-- STUDY MATERIAL follows --
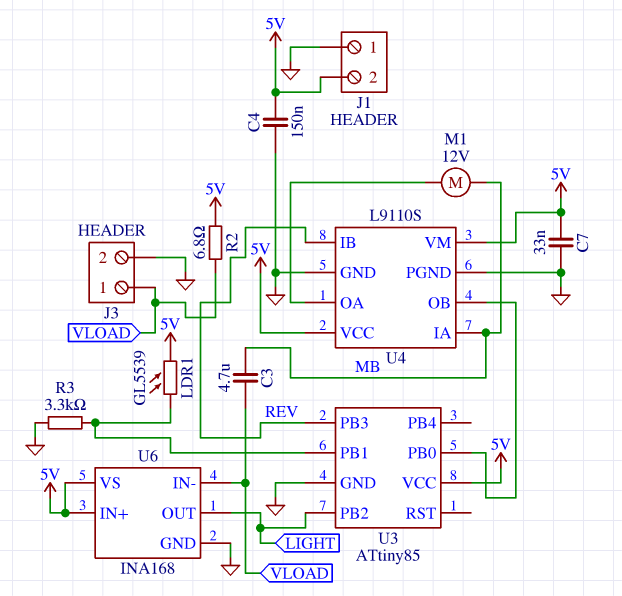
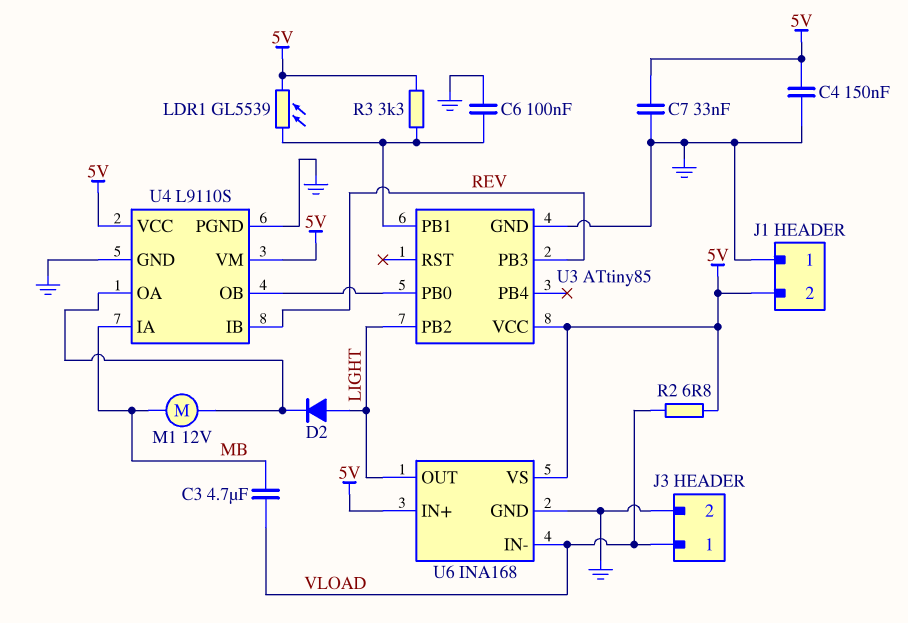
C6: none -> 100nF (GND, U3/PB1)
D2: none -> diode (A LIGHT, K U4/OA)
R3: 3.3k (GND, U3/PB1) -> 3.3k (5V, U3/PB1)

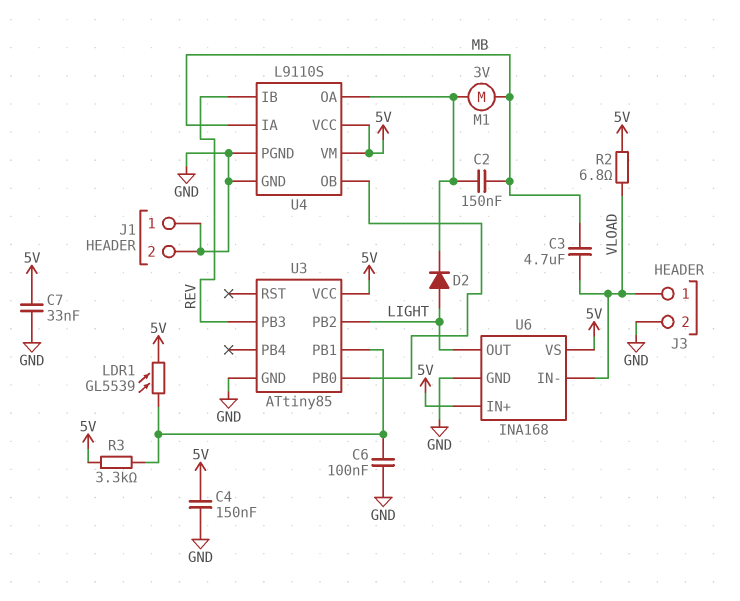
C2: none -> 150nF (MB, U4/OA)
J1 pin 2: 5V -> GND
M1: motor 12V (MB, U4/OA) -> motor 3V (MB, U4/OA)

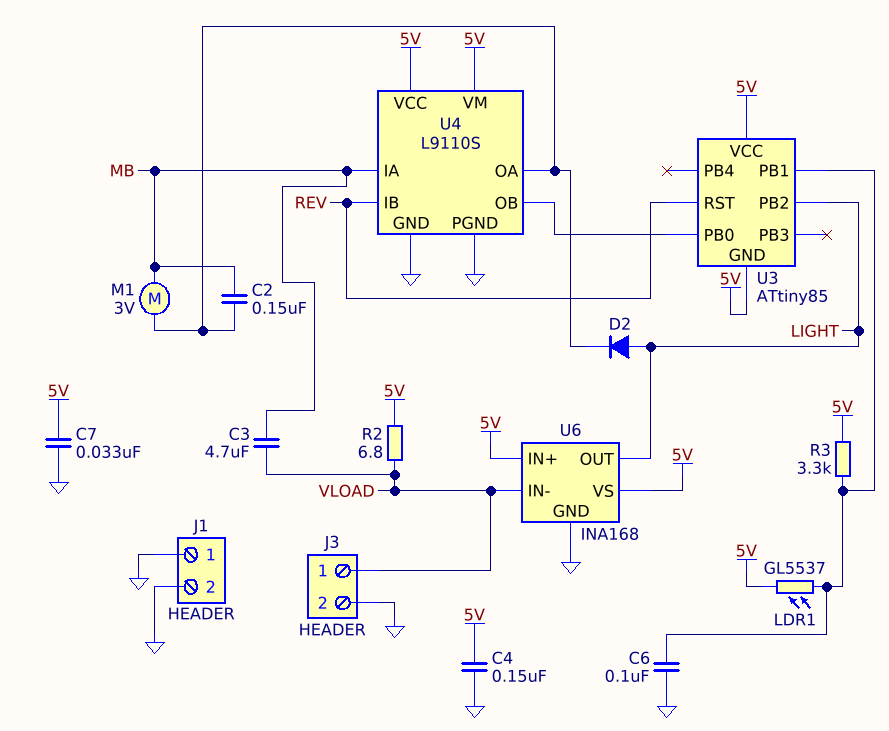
LDR1: GL5539 (5V, U3/PB1) -> GL5537 (5V, U3/PB1)
U3 pin GND: GND -> 5V
U3 pin PB3: REV -> none
U3 pin RST: none -> REV

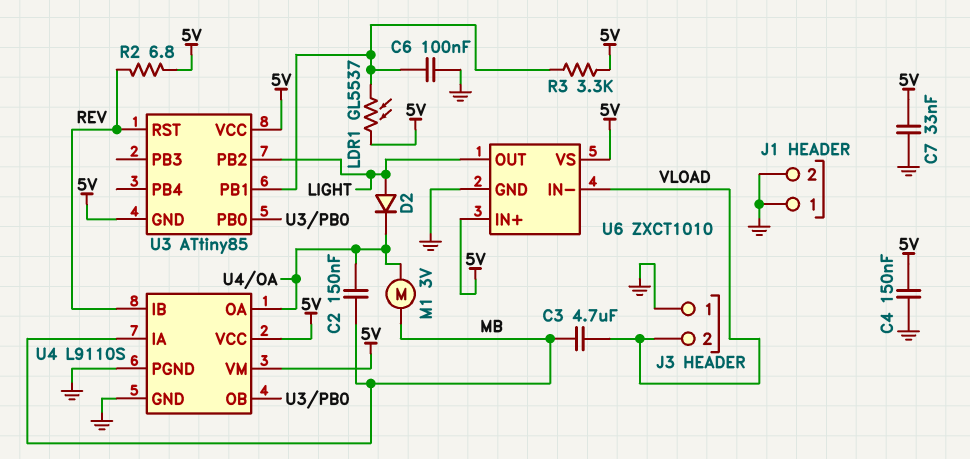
J3 pin 1: VLOAD -> GND
J3 pin 2: GND -> VLOAD
R2: 6.8 (5V, VLOAD) -> 6.8 (5V, REV)
U6: INA168 -> ZXCT1010

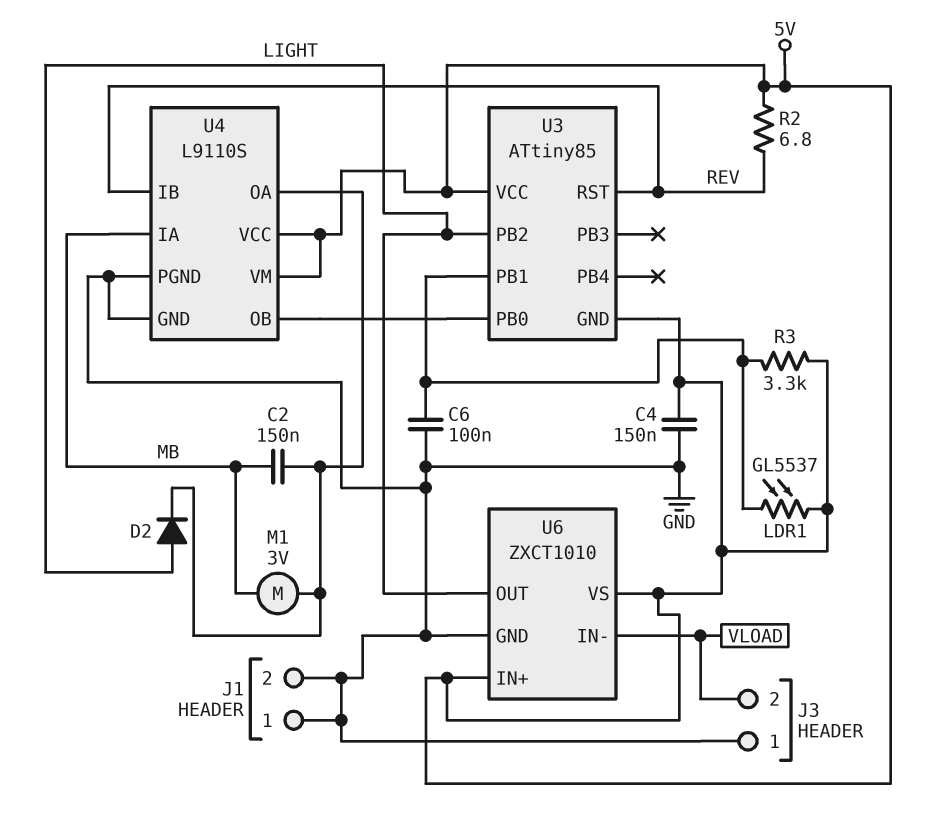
C3: 4.7uF (MB, VLOAD) -> none
C7: 33nF (5V, GND) -> none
-- STUDY MATERIAL concluded --
WHAT THE TASK REQUIRES:
Reproduce exactly, and only, the lines from the one containing "C2: none -> 150nF (MB, U4/OA)" through the last line of the records above, both included, leaving out any pictures.

EXERCISE SOLUTION:
C2: none -> 150nF (MB, U4/OA)
J1 pin 2: 5V -> GND
M1: motor 12V (MB, U4/OA) -> motor 3V (MB, U4/OA)

LDR1: GL5539 (5V, U3/PB1) -> GL5537 (5V, U3/PB1)
U3 pin GND: GND -> 5V
U3 pin PB3: REV -> none
U3 pin RST: none -> REV

J3 pin 1: VLOAD -> GND
J3 pin 2: GND -> VLOAD
R2: 6.8 (5V, VLOAD) -> 6.8 (5V, REV)
U6: INA168 -> ZXCT1010

C3: 4.7uF (MB, VLOAD) -> none
C7: 33nF (5V, GND) -> none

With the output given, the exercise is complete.